_TASK DESCRIPTION_
Repeat, with no changes, the part of the records below that starts at their beginning and ends with the line containing "orange arrow at (1293, 486): moved".

Records from a collection
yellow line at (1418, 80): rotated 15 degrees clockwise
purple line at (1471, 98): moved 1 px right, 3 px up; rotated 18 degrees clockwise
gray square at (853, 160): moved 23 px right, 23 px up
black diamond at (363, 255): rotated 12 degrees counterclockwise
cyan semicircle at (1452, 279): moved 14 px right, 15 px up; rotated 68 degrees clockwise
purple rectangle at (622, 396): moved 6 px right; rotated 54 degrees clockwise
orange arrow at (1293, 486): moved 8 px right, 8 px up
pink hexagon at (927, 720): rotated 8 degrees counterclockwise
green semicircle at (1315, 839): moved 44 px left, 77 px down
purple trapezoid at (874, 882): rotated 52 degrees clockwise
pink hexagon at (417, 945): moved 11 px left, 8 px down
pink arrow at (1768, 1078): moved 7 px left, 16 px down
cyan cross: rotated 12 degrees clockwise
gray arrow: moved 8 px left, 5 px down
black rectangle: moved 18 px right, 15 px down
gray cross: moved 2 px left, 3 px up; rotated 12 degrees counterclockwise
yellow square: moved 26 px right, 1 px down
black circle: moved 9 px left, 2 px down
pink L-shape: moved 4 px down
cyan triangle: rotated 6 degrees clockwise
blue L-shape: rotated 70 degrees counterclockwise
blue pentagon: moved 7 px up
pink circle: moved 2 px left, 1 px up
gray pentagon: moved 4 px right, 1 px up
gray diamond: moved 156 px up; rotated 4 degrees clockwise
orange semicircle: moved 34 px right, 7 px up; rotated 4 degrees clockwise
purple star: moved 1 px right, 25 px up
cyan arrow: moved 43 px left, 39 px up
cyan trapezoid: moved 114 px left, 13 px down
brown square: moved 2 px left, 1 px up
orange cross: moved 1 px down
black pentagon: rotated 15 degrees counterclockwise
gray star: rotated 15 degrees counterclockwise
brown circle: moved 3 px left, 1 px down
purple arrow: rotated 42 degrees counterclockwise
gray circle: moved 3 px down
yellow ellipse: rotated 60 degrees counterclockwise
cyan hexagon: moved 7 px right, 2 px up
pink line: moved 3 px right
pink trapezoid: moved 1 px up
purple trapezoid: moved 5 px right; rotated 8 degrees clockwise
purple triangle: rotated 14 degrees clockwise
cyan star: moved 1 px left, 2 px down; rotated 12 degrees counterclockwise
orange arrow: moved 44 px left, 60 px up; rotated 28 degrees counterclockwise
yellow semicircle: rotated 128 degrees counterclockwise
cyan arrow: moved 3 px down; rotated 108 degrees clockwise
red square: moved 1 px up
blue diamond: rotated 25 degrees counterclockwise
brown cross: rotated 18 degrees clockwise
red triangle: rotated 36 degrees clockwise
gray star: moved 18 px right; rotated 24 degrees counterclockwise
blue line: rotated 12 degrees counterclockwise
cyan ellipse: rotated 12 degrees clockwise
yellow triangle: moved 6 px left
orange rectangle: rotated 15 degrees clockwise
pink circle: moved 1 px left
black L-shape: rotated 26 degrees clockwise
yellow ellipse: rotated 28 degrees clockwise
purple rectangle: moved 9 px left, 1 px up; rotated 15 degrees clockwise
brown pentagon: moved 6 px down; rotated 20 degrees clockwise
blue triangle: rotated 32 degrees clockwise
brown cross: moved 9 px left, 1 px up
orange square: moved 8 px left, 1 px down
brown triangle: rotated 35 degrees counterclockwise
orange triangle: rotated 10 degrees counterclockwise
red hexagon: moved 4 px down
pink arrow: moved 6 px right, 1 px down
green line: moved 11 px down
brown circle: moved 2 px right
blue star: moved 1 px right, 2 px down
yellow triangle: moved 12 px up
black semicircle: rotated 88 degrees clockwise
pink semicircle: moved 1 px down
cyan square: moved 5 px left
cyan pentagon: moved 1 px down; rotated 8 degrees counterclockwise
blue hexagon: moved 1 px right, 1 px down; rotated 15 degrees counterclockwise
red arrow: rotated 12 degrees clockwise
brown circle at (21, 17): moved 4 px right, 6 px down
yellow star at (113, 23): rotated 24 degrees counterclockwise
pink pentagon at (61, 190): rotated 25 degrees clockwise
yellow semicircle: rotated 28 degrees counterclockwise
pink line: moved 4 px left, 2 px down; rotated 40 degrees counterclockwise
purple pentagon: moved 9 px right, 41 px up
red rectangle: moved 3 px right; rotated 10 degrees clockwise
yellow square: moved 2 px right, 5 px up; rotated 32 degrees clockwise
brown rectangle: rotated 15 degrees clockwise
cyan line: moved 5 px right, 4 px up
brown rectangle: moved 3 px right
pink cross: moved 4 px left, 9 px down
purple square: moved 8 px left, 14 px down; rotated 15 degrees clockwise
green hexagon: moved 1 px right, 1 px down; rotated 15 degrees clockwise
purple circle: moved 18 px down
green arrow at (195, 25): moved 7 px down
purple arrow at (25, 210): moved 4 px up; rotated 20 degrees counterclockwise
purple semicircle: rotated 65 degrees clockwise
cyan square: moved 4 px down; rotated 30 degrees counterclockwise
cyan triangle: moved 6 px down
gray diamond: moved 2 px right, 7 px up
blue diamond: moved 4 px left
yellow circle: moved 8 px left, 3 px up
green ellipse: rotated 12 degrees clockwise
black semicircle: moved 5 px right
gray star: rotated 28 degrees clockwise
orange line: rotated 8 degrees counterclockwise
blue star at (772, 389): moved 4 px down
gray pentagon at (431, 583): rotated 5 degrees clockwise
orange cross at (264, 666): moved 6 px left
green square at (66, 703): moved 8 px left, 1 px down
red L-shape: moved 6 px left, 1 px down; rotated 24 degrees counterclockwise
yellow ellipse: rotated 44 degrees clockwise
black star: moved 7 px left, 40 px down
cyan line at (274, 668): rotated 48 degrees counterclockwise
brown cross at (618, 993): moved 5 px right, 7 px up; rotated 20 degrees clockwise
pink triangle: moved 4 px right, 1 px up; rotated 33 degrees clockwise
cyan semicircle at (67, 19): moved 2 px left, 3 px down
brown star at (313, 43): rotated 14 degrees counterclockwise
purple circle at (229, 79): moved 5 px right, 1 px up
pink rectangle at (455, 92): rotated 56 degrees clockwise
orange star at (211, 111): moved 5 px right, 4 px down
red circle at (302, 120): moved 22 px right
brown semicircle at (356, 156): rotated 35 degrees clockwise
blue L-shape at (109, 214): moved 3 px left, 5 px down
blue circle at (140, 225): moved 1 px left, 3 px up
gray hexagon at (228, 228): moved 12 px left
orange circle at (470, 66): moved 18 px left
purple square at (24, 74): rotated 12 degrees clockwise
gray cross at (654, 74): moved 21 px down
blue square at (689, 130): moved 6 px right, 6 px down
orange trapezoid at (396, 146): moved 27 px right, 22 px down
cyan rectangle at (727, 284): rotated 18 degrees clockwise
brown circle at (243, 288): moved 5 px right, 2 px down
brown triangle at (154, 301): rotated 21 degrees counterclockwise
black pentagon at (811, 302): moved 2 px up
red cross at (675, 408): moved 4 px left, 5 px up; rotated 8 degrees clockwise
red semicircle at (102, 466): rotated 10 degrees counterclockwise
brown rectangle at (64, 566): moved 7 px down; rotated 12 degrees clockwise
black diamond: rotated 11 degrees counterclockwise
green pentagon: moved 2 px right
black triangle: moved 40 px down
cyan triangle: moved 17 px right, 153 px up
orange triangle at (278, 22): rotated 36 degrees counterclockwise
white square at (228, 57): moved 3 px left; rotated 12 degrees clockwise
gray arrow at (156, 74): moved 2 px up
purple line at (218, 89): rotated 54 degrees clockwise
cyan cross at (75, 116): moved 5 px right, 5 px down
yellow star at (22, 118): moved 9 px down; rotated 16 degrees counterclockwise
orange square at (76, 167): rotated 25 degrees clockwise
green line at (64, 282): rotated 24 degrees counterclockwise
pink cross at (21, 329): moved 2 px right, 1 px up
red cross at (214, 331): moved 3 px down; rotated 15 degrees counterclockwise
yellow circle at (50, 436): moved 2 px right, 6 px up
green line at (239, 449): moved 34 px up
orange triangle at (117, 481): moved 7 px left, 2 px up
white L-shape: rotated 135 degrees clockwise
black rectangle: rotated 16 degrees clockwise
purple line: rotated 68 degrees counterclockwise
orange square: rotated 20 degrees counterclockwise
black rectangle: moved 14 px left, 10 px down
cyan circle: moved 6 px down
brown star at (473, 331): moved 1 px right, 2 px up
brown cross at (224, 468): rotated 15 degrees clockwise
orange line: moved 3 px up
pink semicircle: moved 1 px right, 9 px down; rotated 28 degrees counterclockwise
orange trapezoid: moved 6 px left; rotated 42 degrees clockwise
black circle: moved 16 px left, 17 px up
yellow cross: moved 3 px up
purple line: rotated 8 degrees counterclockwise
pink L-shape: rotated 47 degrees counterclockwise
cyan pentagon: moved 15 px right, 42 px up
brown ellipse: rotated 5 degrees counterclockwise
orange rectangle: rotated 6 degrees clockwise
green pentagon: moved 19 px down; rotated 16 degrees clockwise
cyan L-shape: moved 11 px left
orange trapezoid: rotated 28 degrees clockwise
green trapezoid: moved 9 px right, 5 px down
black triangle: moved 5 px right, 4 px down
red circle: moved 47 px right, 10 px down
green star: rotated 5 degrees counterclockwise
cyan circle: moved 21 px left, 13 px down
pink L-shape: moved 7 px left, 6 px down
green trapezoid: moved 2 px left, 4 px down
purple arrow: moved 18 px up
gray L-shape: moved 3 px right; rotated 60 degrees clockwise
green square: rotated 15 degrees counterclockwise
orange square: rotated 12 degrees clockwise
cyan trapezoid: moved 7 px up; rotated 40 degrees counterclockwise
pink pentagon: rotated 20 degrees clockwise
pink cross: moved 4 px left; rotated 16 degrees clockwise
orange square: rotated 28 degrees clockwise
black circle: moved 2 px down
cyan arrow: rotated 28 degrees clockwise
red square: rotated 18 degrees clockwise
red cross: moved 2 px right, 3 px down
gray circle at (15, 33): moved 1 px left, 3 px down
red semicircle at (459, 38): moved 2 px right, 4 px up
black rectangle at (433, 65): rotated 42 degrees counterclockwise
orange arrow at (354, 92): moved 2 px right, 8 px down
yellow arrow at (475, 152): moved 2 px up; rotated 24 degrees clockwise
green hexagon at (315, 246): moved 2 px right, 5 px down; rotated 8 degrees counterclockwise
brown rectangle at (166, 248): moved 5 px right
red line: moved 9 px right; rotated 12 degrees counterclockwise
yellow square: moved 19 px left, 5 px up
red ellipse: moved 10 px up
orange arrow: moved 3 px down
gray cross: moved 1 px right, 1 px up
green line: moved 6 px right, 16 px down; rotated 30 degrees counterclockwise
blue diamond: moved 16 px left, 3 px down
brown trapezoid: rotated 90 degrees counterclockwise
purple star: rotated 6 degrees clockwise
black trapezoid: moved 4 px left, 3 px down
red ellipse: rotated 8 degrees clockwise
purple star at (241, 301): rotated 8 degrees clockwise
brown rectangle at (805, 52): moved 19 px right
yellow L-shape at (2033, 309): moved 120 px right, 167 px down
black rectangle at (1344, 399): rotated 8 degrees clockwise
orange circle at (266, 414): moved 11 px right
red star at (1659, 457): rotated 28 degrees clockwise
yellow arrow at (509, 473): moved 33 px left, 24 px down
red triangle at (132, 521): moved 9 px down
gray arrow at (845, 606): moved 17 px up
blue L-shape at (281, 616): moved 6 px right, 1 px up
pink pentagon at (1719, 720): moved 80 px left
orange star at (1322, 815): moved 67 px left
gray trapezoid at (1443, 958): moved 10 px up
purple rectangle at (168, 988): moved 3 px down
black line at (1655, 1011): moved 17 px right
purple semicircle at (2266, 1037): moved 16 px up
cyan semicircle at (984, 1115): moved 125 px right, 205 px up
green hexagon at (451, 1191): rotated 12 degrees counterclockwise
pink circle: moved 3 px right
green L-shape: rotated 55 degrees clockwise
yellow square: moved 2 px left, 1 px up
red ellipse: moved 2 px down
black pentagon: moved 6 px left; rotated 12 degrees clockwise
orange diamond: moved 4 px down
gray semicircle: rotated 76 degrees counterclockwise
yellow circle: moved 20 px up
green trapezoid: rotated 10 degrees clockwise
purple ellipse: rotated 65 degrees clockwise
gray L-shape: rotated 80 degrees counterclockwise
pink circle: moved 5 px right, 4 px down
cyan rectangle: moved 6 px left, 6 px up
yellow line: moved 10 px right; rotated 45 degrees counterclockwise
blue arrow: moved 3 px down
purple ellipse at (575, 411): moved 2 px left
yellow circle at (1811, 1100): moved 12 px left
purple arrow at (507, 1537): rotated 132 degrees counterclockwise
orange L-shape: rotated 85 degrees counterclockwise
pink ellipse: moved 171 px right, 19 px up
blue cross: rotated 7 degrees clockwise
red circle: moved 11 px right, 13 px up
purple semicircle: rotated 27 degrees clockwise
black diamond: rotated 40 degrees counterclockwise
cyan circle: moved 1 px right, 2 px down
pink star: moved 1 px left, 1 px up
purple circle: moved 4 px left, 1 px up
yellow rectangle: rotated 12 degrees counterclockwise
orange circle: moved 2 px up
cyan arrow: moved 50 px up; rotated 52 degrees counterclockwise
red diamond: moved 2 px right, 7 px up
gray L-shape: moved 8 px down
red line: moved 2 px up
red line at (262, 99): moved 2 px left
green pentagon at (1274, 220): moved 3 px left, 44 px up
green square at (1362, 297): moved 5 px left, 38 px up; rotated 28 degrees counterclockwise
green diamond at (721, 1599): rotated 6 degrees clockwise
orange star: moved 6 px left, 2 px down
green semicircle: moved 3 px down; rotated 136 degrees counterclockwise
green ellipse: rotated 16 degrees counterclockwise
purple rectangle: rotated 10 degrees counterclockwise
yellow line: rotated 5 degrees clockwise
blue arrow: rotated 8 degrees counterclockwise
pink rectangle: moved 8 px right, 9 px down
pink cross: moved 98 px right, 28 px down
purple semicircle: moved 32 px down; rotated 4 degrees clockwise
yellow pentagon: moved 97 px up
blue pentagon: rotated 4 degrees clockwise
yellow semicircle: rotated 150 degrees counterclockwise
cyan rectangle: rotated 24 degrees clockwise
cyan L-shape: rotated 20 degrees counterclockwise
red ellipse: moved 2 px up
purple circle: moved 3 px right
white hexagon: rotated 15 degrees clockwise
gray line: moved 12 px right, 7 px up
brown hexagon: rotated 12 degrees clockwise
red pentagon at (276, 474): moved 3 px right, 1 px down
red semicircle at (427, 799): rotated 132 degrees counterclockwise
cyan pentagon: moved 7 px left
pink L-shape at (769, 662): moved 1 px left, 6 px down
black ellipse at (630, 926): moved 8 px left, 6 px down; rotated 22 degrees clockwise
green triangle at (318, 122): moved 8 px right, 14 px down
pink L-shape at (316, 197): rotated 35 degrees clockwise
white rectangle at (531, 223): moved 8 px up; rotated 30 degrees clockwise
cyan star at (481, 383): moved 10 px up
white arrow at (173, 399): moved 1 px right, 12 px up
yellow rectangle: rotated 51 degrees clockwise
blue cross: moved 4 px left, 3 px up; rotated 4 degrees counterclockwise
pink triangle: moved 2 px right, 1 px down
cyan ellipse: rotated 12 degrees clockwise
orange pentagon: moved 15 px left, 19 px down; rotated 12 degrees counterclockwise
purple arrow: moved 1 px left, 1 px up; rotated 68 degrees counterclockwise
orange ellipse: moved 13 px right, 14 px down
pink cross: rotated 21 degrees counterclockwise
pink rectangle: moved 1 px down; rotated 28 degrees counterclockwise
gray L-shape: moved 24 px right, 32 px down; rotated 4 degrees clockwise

_OUTPUT OF THE TASK_
yellow line at (1418, 80): rotated 15 degrees clockwise
purple line at (1471, 98): moved 1 px right, 3 px up; rotated 18 degrees clockwise
gray square at (853, 160): moved 23 px right, 23 px up
black diamond at (363, 255): rotated 12 degrees counterclockwise
cyan semicircle at (1452, 279): moved 14 px right, 15 px up; rotated 68 degrees clockwise
purple rectangle at (622, 396): moved 6 px right; rotated 54 degrees clockwise
orange arrow at (1293, 486): moved 8 px right, 8 px up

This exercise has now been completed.